About this exercise – Your response should be an exact reproduction of the data below, beginning at the line containing "carton (yellow) (472,87,538,194)" and ending with the final line.
--*--
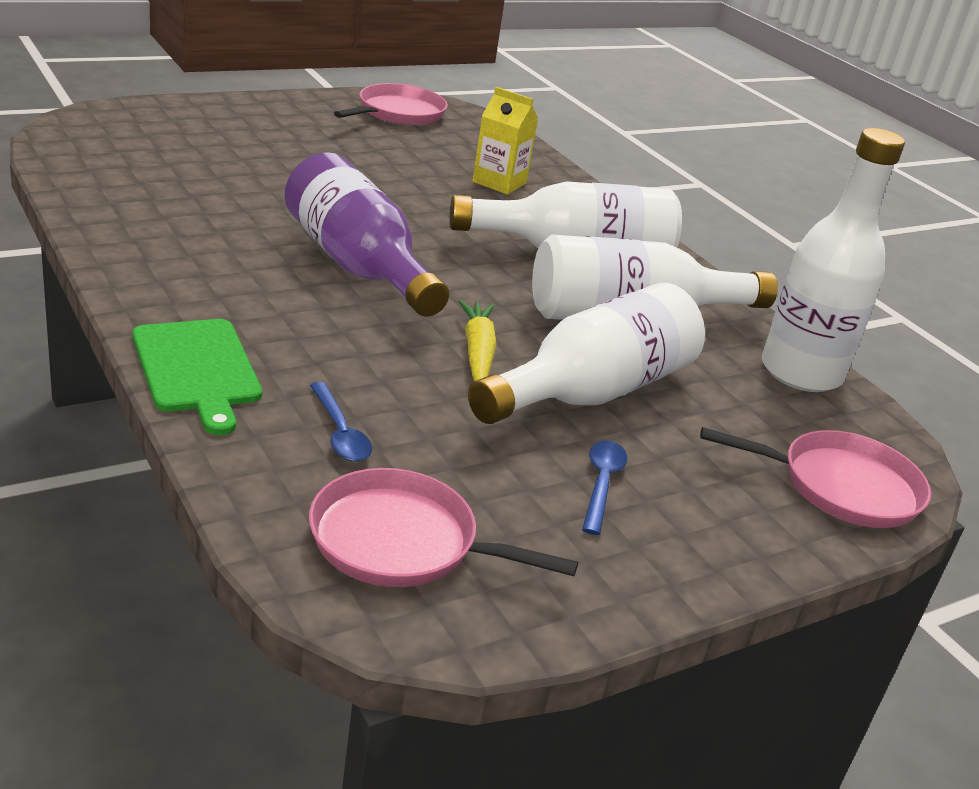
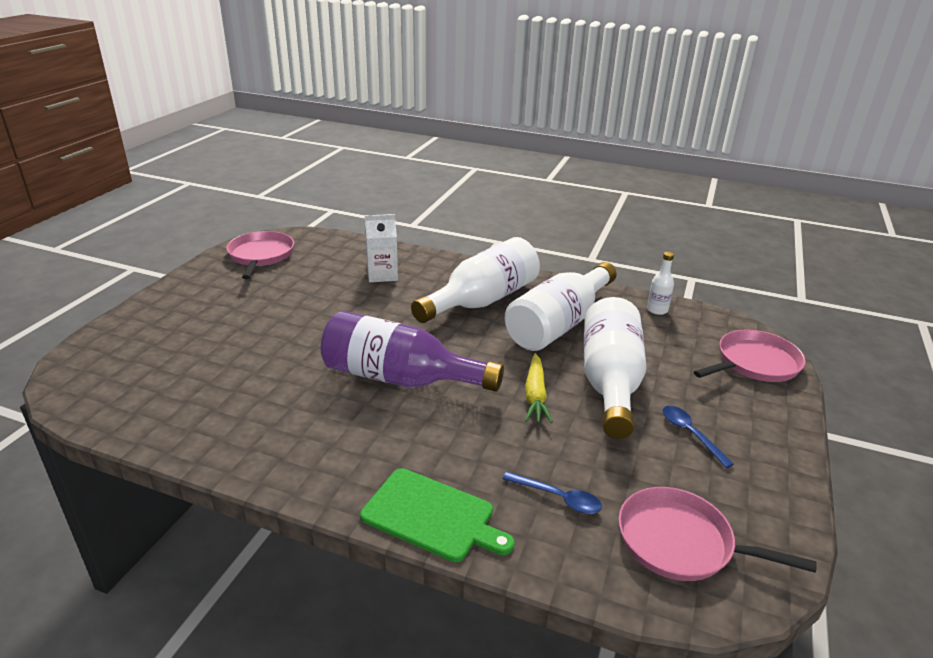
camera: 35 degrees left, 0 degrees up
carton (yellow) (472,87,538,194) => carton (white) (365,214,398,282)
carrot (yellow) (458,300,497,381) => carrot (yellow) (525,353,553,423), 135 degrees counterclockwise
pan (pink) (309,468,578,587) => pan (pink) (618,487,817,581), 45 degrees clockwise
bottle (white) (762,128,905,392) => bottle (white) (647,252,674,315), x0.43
--*--
Reply –
carton (yellow) (472,87,538,194) => carton (white) (365,214,398,282)
carrot (yellow) (458,300,497,381) => carrot (yellow) (525,353,553,423), 135 degrees counterclockwise
pan (pink) (309,468,578,587) => pan (pink) (618,487,817,581), 45 degrees clockwise
bottle (white) (762,128,905,392) => bottle (white) (647,252,674,315), x0.43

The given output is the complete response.